**Task directions**
The stretch wanted below opens at the line containing "U6: NOR (in" and closes at the line containing "J1 pin 3: N6 -> COM". Please return it exactly, with no other lines.

**Source information**
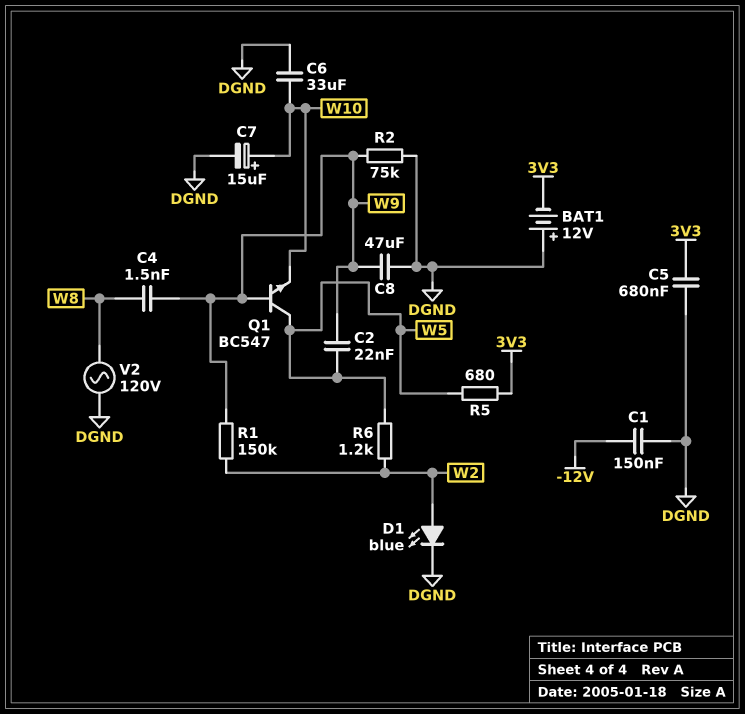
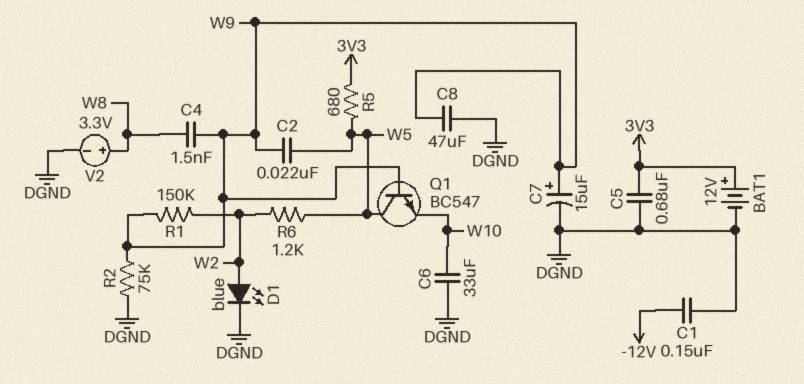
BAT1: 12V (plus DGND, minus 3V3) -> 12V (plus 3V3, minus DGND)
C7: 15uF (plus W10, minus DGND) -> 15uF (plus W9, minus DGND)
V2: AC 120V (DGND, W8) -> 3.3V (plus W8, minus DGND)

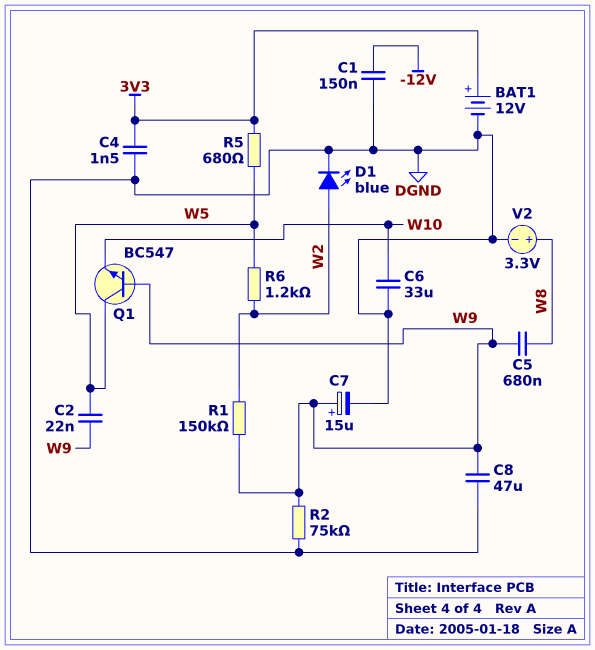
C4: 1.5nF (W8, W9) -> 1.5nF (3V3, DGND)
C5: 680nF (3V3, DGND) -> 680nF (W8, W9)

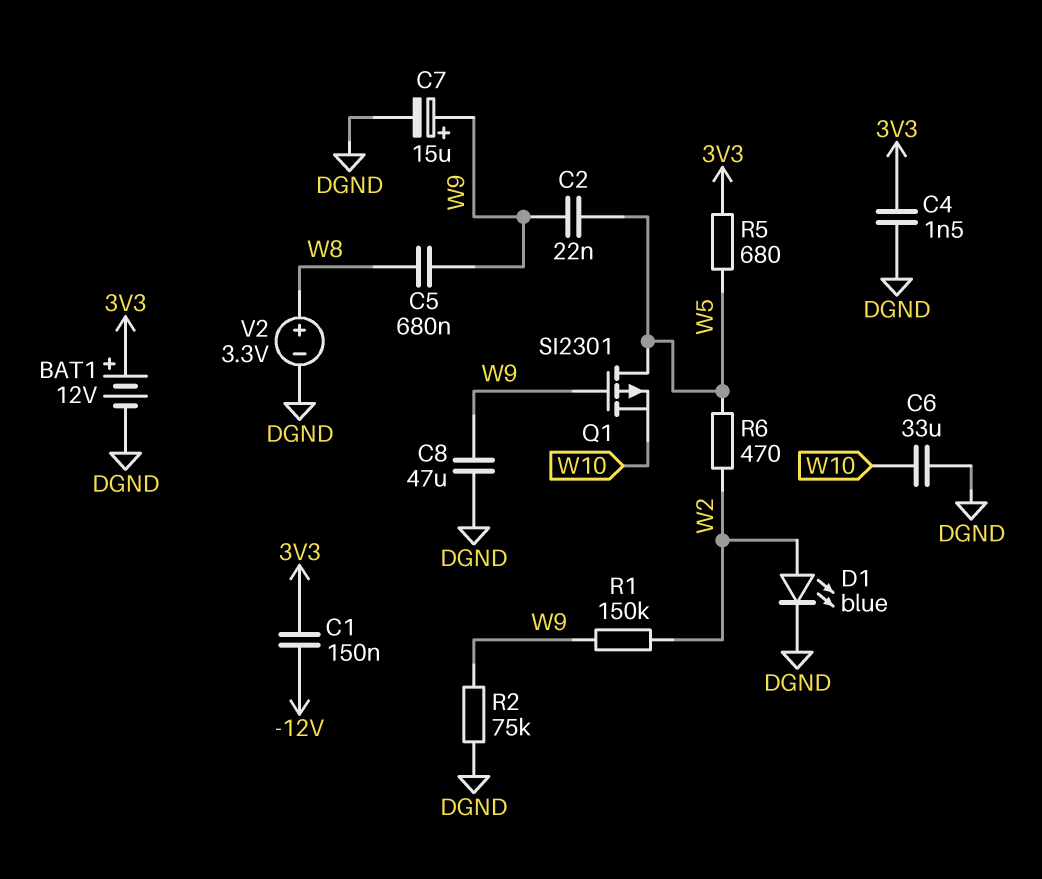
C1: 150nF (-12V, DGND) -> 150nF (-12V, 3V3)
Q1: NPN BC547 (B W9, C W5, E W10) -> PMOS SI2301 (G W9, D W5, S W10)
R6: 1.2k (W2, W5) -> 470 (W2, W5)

---

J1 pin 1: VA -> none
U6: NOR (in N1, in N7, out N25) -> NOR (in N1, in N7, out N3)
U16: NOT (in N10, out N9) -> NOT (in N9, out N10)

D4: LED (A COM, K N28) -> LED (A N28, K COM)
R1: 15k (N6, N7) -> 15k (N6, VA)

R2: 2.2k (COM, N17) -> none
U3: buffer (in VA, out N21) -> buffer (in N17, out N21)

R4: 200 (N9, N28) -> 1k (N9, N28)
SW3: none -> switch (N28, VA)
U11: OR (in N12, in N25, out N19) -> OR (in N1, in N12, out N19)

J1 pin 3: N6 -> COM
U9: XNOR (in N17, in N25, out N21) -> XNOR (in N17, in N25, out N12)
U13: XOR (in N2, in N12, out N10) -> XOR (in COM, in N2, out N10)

**Solved problem**
U6: NOR (in N1, in N7, out N25) -> NOR (in N1, in N7, out N3)
U16: NOT (in N10, out N9) -> NOT (in N9, out N10)

D4: LED (A COM, K N28) -> LED (A N28, K COM)
R1: 15k (N6, N7) -> 15k (N6, VA)

R2: 2.2k (COM, N17) -> none
U3: buffer (in VA, out N21) -> buffer (in N17, out N21)

R4: 200 (N9, N28) -> 1k (N9, N28)
SW3: none -> switch (N28, VA)
U11: OR (in N12, in N25, out N19) -> OR (in N1, in N12, out N19)

J1 pin 3: N6 -> COM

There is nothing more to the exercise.